*PROBLEM TO WORK ON*.
Given the entries that follow, write out exactly the lines starting at the one containing "The second view gained the phone" and ending at the one containing "The second view gained the glue in scarlet", both ends included, and only those.

*TASK INPUTS*.
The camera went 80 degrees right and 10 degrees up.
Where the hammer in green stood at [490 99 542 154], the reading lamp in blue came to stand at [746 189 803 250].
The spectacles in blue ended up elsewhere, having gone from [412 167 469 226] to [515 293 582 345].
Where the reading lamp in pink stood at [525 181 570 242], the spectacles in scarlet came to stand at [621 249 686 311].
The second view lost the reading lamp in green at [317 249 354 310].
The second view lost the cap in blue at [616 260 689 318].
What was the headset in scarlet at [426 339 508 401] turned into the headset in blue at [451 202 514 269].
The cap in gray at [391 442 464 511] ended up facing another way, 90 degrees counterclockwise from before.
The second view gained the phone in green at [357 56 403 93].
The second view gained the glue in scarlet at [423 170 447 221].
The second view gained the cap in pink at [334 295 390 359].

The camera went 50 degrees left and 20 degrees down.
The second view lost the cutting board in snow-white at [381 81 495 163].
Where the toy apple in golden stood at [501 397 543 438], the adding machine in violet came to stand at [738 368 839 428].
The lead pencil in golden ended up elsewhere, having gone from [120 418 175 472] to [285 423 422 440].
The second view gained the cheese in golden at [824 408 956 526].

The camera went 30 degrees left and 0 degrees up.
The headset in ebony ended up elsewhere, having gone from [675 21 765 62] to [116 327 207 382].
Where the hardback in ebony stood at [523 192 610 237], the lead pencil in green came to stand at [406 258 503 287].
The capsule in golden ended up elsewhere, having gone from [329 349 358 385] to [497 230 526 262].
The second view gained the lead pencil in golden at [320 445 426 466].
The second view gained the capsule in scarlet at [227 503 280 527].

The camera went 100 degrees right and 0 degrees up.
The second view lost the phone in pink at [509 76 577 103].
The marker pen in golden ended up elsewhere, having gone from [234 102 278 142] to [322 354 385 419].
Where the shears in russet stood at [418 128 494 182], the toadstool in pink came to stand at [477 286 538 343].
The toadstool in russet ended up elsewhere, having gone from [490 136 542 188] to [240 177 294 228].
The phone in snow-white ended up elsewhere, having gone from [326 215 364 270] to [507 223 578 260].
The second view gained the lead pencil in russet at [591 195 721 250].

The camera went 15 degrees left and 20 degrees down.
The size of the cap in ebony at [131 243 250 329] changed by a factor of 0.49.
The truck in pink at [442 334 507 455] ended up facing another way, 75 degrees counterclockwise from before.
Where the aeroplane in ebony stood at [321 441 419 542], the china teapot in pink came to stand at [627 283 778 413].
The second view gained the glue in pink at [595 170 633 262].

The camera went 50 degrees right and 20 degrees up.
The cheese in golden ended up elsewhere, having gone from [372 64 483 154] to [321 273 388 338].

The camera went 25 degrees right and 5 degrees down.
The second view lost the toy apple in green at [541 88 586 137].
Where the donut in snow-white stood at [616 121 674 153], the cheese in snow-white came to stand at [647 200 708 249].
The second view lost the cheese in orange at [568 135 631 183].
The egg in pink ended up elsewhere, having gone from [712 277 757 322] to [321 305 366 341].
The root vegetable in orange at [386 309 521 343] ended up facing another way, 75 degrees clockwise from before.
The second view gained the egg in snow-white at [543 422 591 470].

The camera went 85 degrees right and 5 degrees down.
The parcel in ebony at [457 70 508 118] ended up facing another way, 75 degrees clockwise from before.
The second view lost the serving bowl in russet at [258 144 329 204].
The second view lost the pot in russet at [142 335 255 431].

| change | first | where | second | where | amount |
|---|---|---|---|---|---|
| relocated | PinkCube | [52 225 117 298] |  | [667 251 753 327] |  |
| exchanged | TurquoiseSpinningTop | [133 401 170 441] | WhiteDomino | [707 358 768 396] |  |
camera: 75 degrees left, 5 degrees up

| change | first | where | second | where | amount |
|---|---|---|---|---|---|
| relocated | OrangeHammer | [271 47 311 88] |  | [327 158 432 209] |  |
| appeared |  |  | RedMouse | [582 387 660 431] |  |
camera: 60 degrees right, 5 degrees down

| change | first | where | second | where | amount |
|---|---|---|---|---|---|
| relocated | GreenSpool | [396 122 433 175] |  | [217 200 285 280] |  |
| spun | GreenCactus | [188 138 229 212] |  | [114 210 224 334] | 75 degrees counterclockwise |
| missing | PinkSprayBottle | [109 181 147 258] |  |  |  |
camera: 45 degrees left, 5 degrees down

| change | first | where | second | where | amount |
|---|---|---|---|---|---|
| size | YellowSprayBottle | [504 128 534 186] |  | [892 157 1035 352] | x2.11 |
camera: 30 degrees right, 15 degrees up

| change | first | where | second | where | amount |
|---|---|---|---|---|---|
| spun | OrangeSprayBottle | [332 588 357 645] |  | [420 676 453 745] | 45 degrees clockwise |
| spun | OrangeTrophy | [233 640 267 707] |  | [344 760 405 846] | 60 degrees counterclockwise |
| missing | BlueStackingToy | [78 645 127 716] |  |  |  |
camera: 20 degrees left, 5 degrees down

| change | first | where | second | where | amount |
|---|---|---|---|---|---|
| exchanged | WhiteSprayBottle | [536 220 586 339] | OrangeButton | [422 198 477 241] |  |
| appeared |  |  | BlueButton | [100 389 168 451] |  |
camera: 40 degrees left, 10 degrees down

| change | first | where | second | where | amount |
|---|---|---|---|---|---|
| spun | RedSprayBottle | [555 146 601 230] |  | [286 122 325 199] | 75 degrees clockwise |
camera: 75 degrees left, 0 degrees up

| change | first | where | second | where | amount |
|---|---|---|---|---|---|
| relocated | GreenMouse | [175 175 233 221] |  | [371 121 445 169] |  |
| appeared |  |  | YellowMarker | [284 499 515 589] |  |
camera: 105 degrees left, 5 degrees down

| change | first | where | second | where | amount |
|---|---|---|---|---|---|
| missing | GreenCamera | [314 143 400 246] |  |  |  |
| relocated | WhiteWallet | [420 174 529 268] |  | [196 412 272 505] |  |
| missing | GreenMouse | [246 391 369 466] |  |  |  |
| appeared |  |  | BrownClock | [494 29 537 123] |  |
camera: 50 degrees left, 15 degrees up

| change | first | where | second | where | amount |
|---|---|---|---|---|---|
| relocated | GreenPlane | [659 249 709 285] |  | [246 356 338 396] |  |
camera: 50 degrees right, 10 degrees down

*REPLY TO THE TASK*.
The second view gained the phone in green at [357 56 403 93].
The second view gained the glue in scarlet at [423 170 447 221].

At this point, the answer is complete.